◆ **SUPPLIED ENTRIES**:
[Start of section]

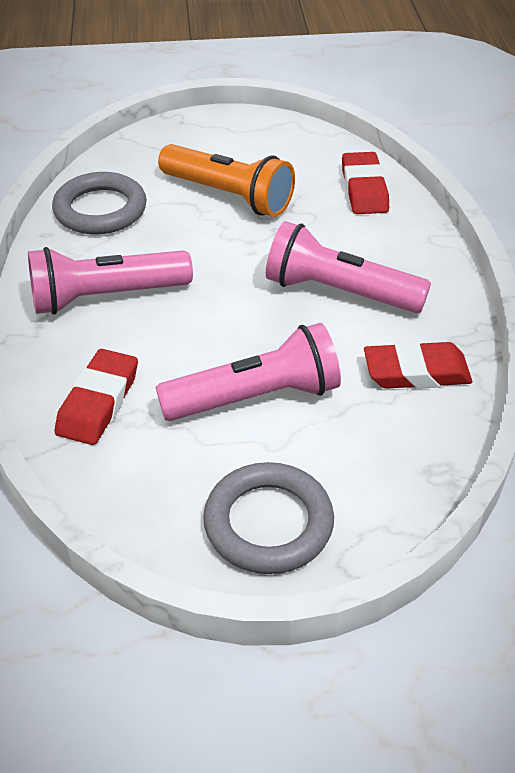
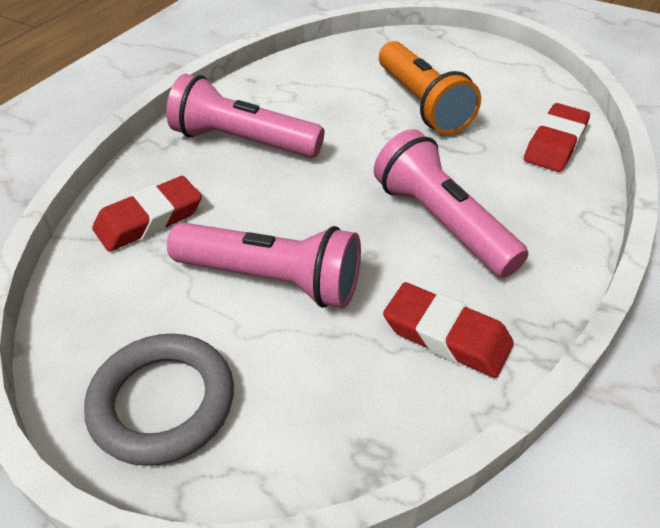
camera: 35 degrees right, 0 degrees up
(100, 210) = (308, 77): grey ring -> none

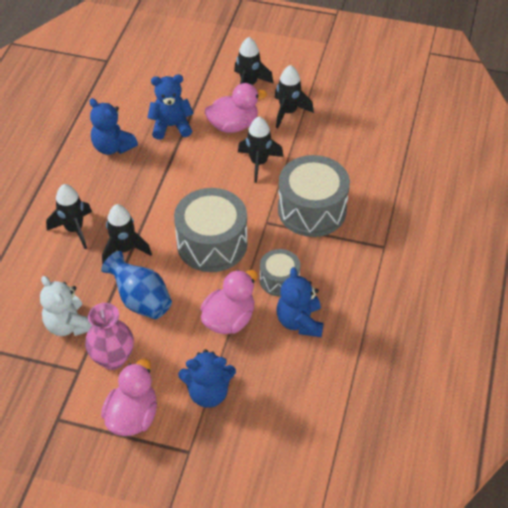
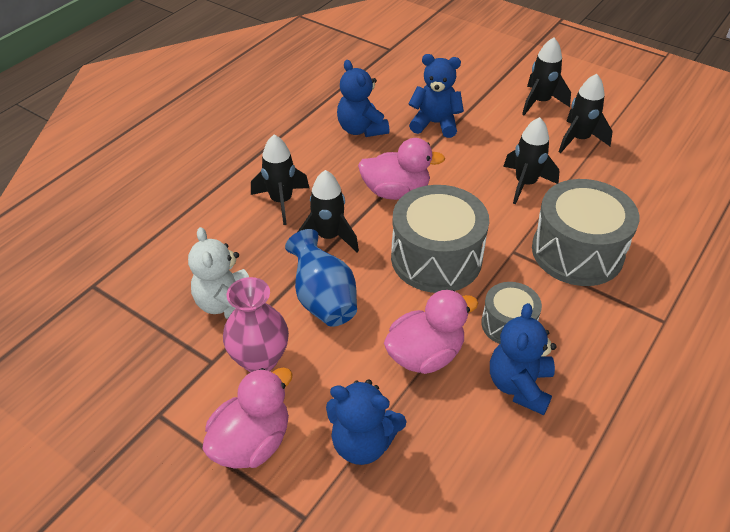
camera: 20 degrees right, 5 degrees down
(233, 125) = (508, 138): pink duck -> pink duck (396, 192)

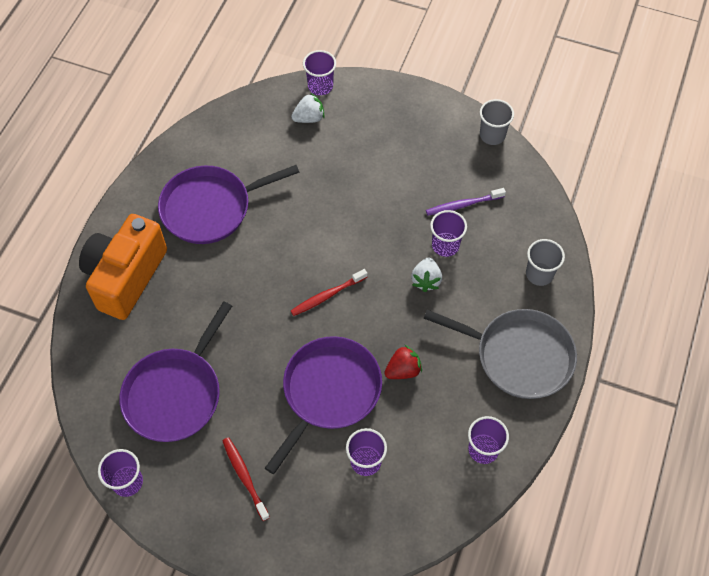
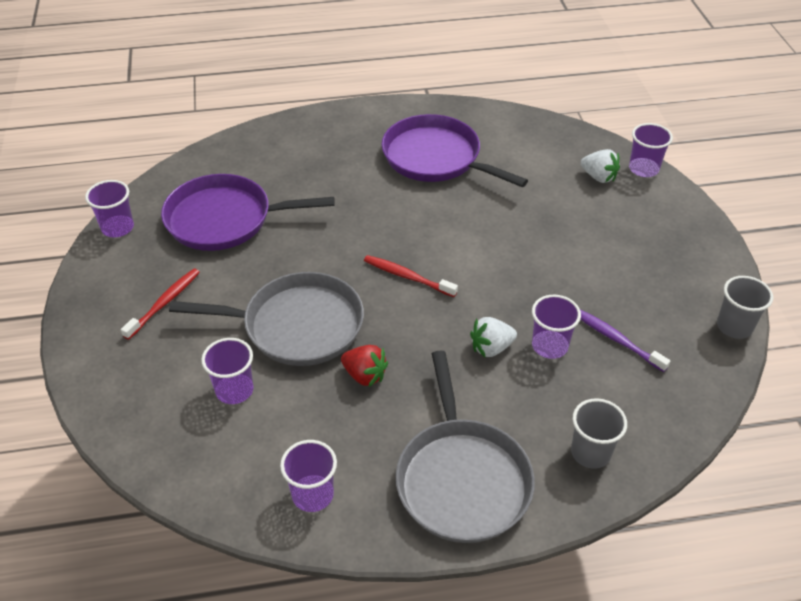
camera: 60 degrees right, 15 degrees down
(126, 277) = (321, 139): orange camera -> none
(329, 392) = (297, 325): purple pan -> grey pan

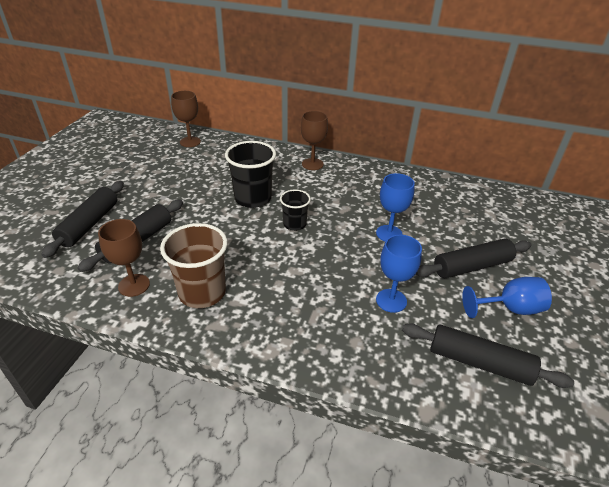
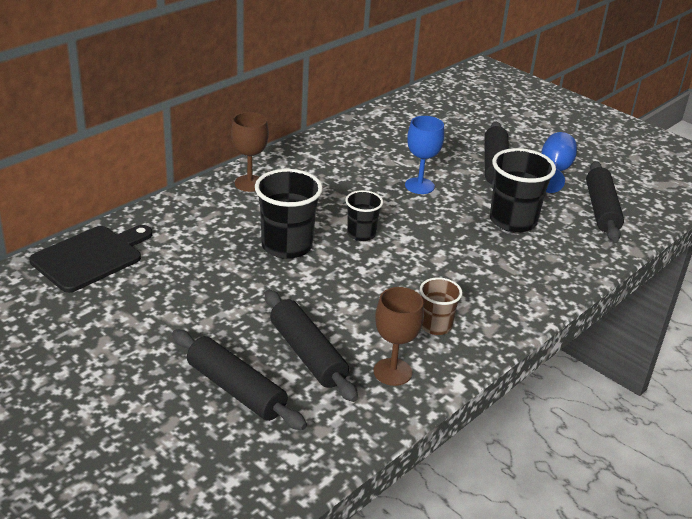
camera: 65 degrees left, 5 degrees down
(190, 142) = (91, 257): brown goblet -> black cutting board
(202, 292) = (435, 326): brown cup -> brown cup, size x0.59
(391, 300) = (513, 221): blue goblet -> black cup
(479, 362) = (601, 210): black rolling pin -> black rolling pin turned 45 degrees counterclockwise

[End of section]

◆ **EXERCISE**: Within the entries above, the lines from the one containing "camera: 20 degrees right, 5 degrees down" through the one containing "(391, 300) = (513, 221): blue" are to be transcribed exactly, ends included, pictures excluded.

◆ **ANSWER FOR THE TASK**:
camera: 20 degrees right, 5 degrees down
(233, 125) = (508, 138): pink duck -> pink duck (396, 192)

camera: 60 degrees right, 15 degrees down
(126, 277) = (321, 139): orange camera -> none
(329, 392) = (297, 325): purple pan -> grey pan

camera: 65 degrees left, 5 degrees down
(190, 142) = (91, 257): brown goblet -> black cutting board
(202, 292) = (435, 326): brown cup -> brown cup, size x0.59
(391, 300) = (513, 221): blue goblet -> black cup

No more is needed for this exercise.